= Activity =
Copy, with no pictures, the line that contains "pink semicircle: moved 1 px left, 3 px down" and each line after it down to the end of the entries below, exactly.

= Provided records =

□ □ □ □ □

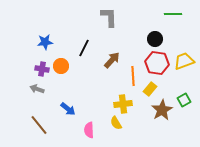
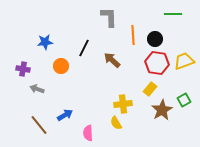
brown arrow: rotated 90 degrees counterclockwise
purple cross: moved 19 px left
orange line: moved 41 px up
blue arrow: moved 3 px left, 6 px down; rotated 70 degrees counterclockwise
pink semicircle: moved 1 px left, 3 px down
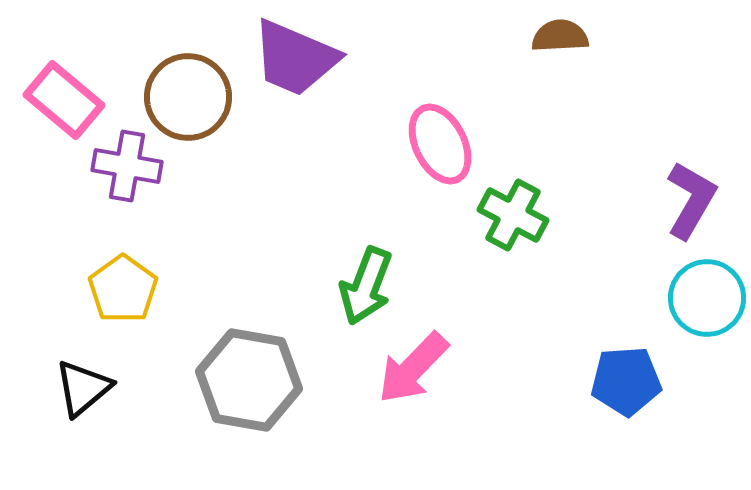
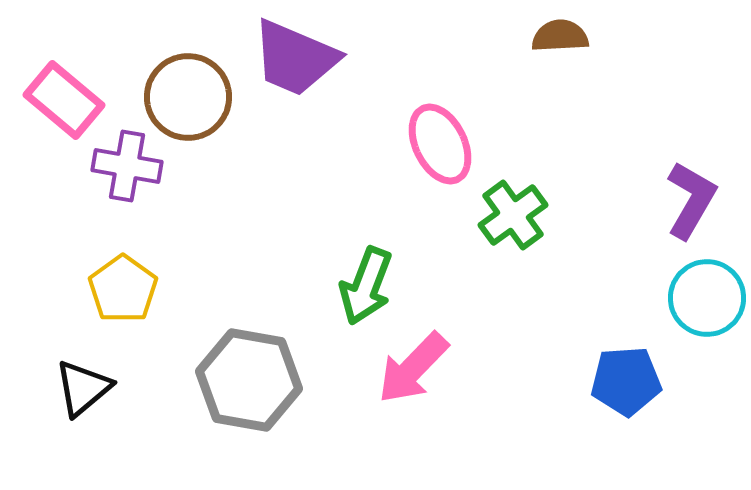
green cross: rotated 26 degrees clockwise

□ □ □ □ □

= Response =
pink semicircle: moved 1 px left, 3 px down
green cross: rotated 26 degrees clockwise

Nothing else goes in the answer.